• [DATA LISTING]
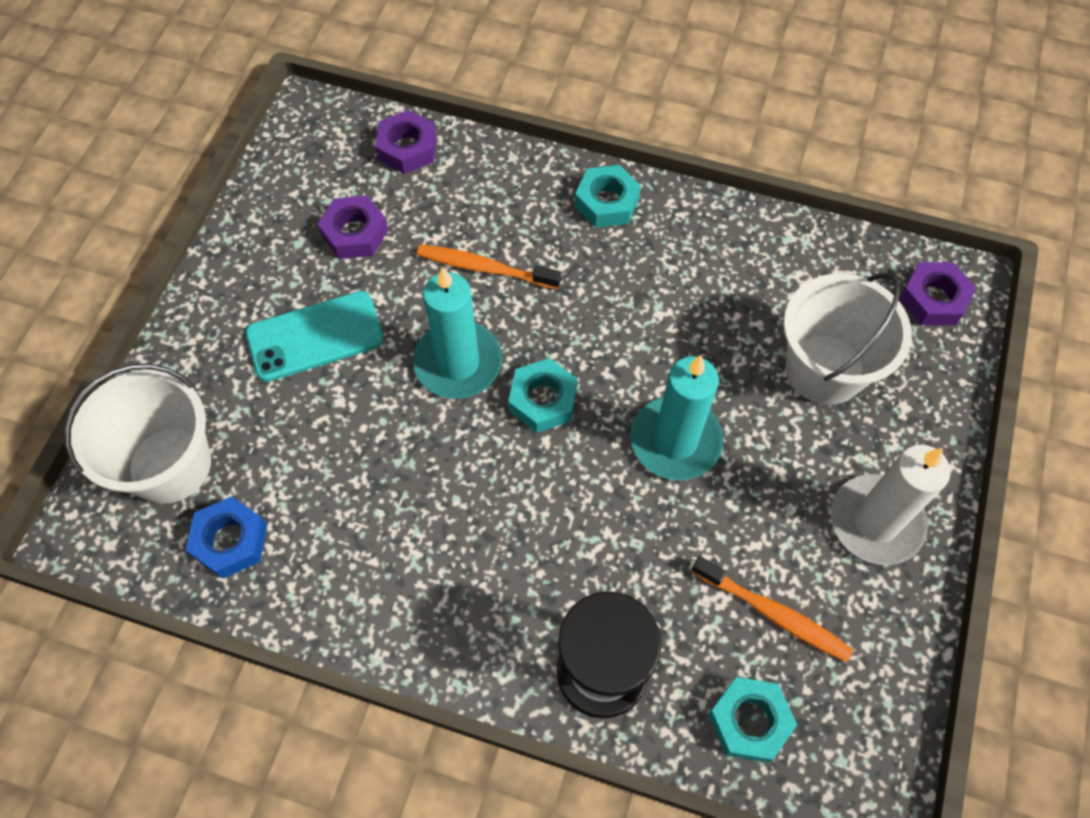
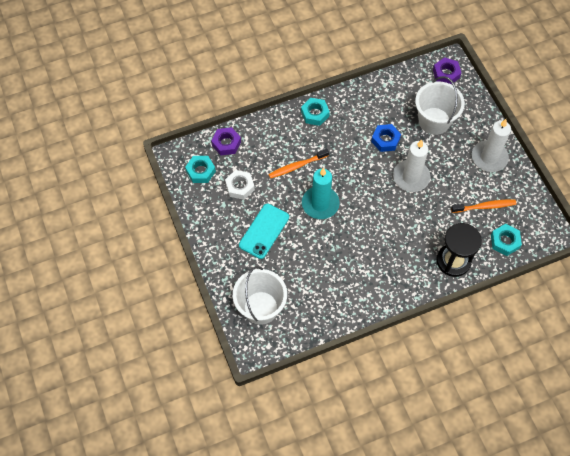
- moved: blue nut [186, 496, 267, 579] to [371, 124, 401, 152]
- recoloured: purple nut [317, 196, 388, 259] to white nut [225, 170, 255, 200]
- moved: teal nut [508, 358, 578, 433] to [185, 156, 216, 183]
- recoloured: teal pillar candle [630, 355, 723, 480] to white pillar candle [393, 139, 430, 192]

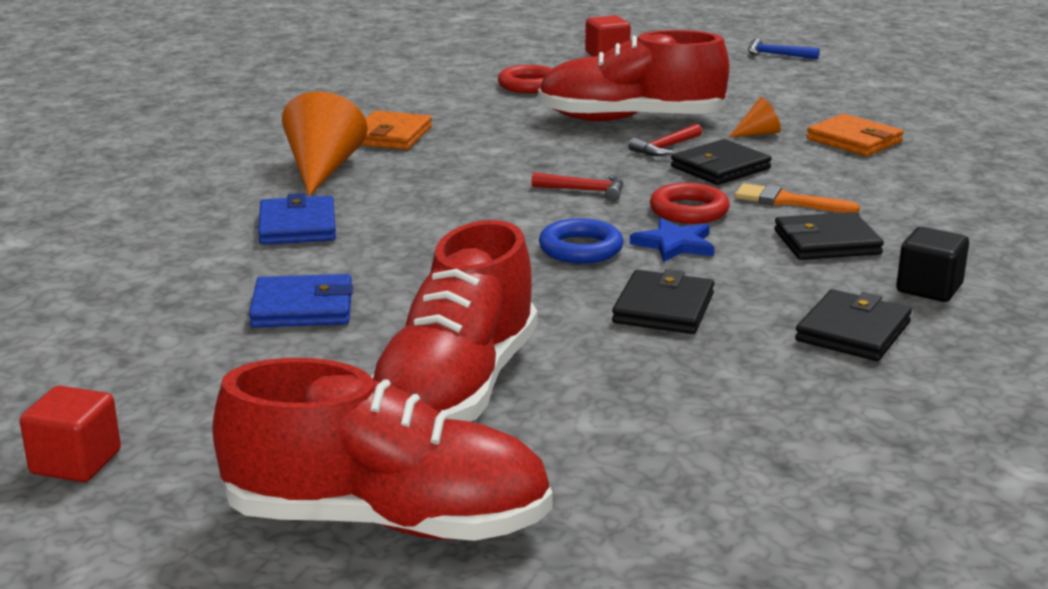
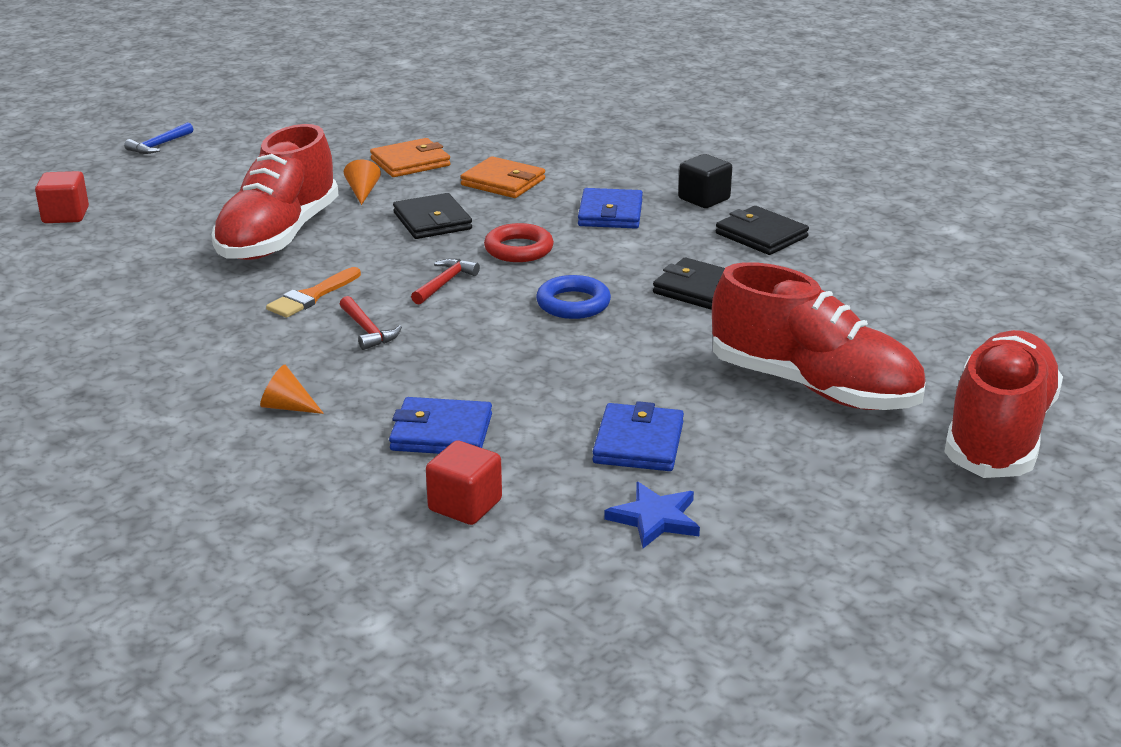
- moved: scarlet solid cube [19, 386, 121, 482] to [426, 440, 502, 525]
- resized: bright orange cone [282, 91, 368, 196] = [260, 365, 324, 414] x0.50
- moved: bright orange card wallet [361, 110, 432, 150] to [460, 156, 545, 198]
- removed: scarlet hoop [498, 65, 552, 93]
- moved: scarlet hammer [628, 124, 702, 156] to [340, 296, 402, 350]
- moved: blue star shape [630, 218, 714, 262] to [604, 482, 700, 548]
- moved: bright orange paintbrush [735, 183, 860, 213] to [266, 267, 361, 318]
- recoloured: ebony card wallet [774, 212, 884, 260] to blue card wallet [578, 188, 643, 229]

• [REQUIRED WORK]
Copy each line of the records precisely and drop any images they hold.

• [REPLY]
- moved: blue nut [186, 496, 267, 579] to [371, 124, 401, 152]
- recoloured: purple nut [317, 196, 388, 259] to white nut [225, 170, 255, 200]
- moved: teal nut [508, 358, 578, 433] to [185, 156, 216, 183]
- recoloured: teal pillar candle [630, 355, 723, 480] to white pillar candle [393, 139, 430, 192]

- moved: scarlet solid cube [19, 386, 121, 482] to [426, 440, 502, 525]
- resized: bright orange cone [282, 91, 368, 196] = [260, 365, 324, 414] x0.50
- moved: bright orange card wallet [361, 110, 432, 150] to [460, 156, 545, 198]
- removed: scarlet hoop [498, 65, 552, 93]
- moved: scarlet hammer [628, 124, 702, 156] to [340, 296, 402, 350]
- moved: blue star shape [630, 218, 714, 262] to [604, 482, 700, 548]
- moved: bright orange paintbrush [735, 183, 860, 213] to [266, 267, 361, 318]
- recoloured: ebony card wallet [774, 212, 884, 260] to blue card wallet [578, 188, 643, 229]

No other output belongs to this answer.